• **Work instructions**
Set the images aside and retype the whole listing exactly.
━━━ Data shown ━━━
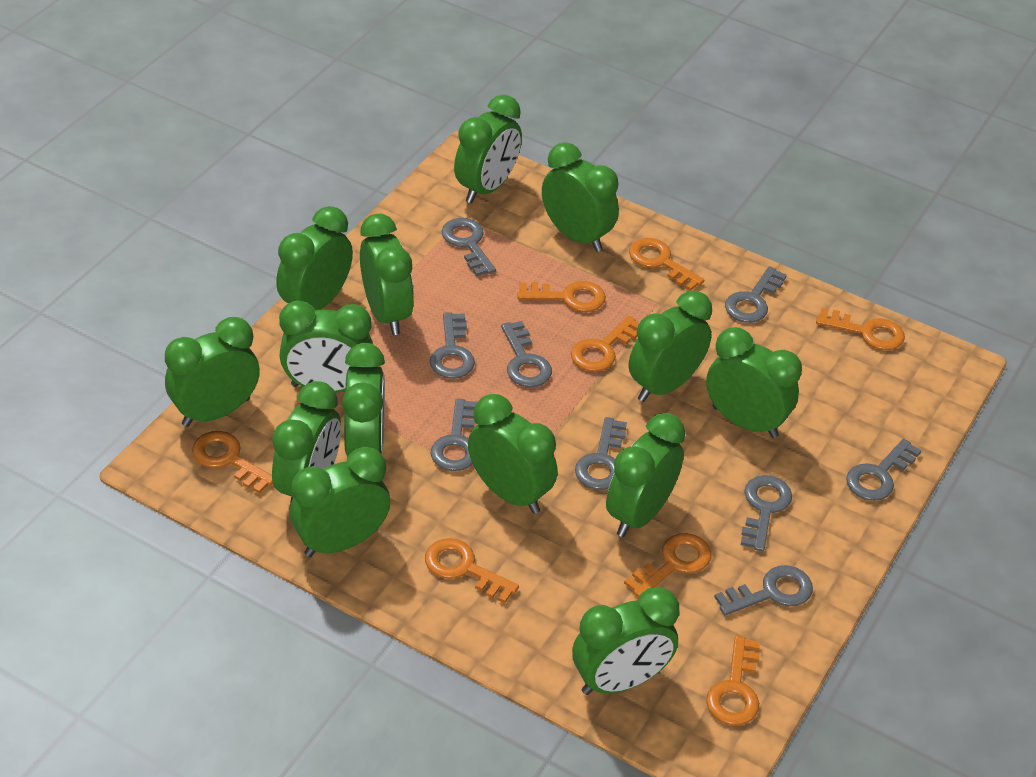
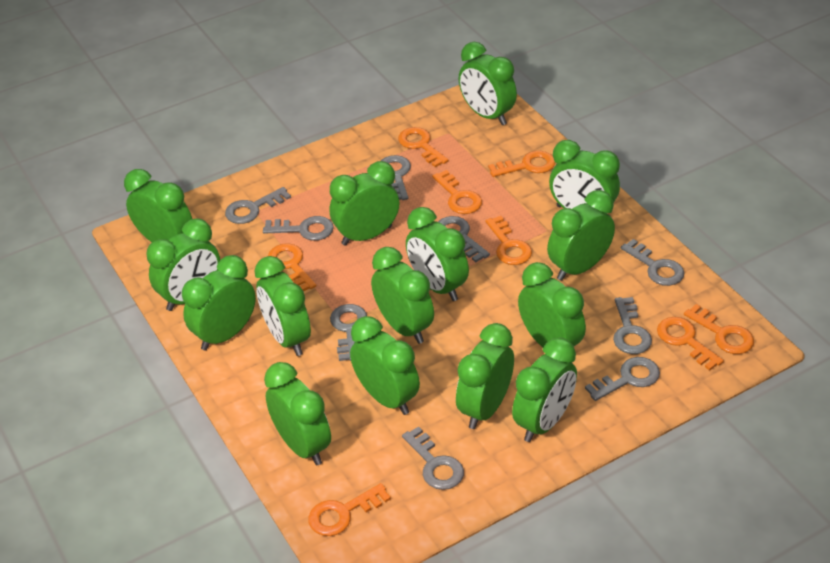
green clock: 14 -> 15

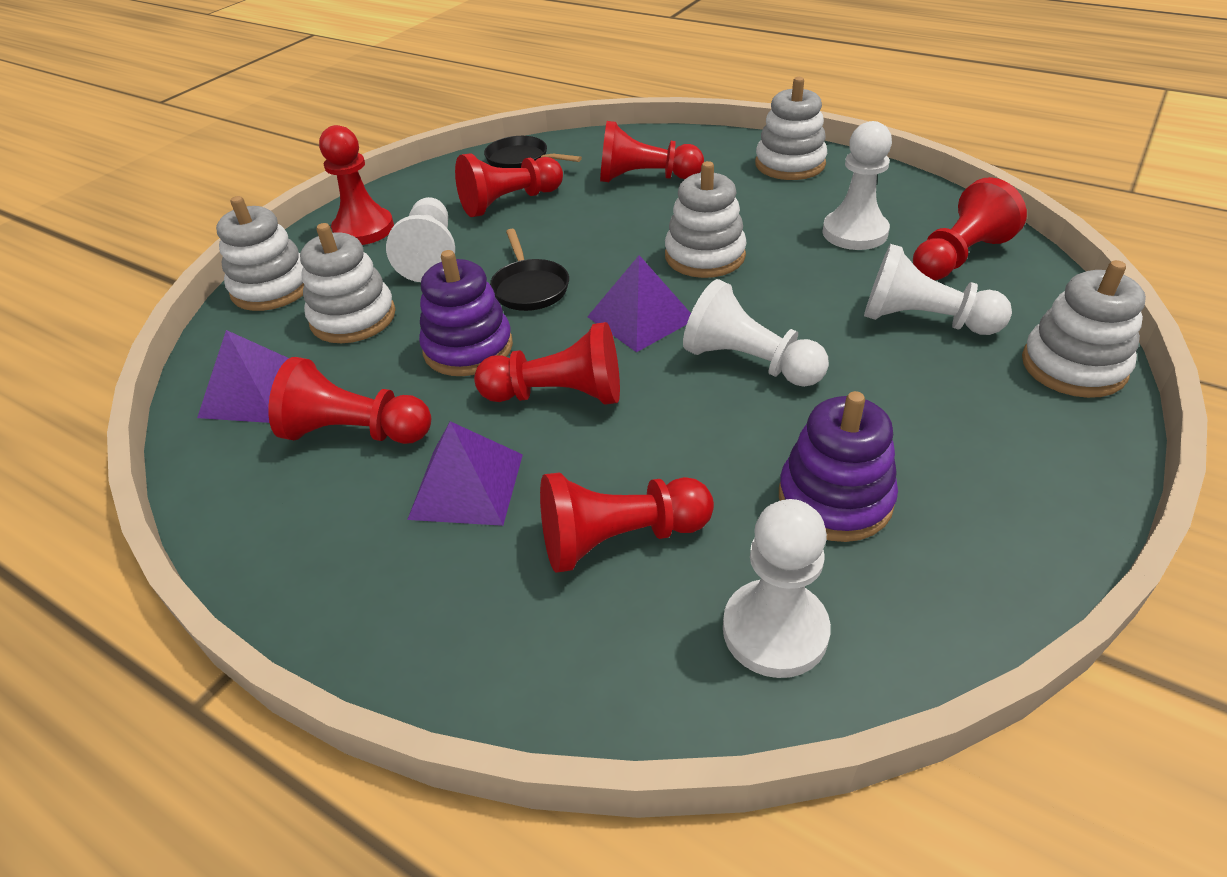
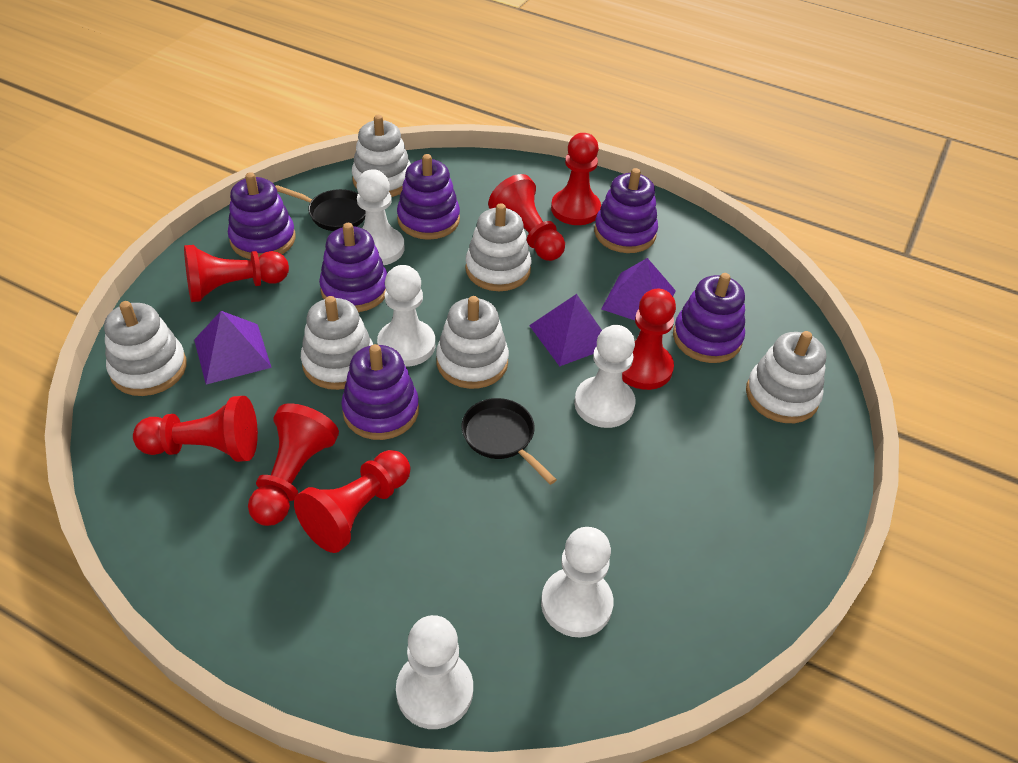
purple stacking toy: 2 -> 6
white stacking toy: 5 -> 6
━━━
• **Result of this exercise**
green clock: 14 -> 15

purple stacking toy: 2 -> 6
white stacking toy: 5 -> 6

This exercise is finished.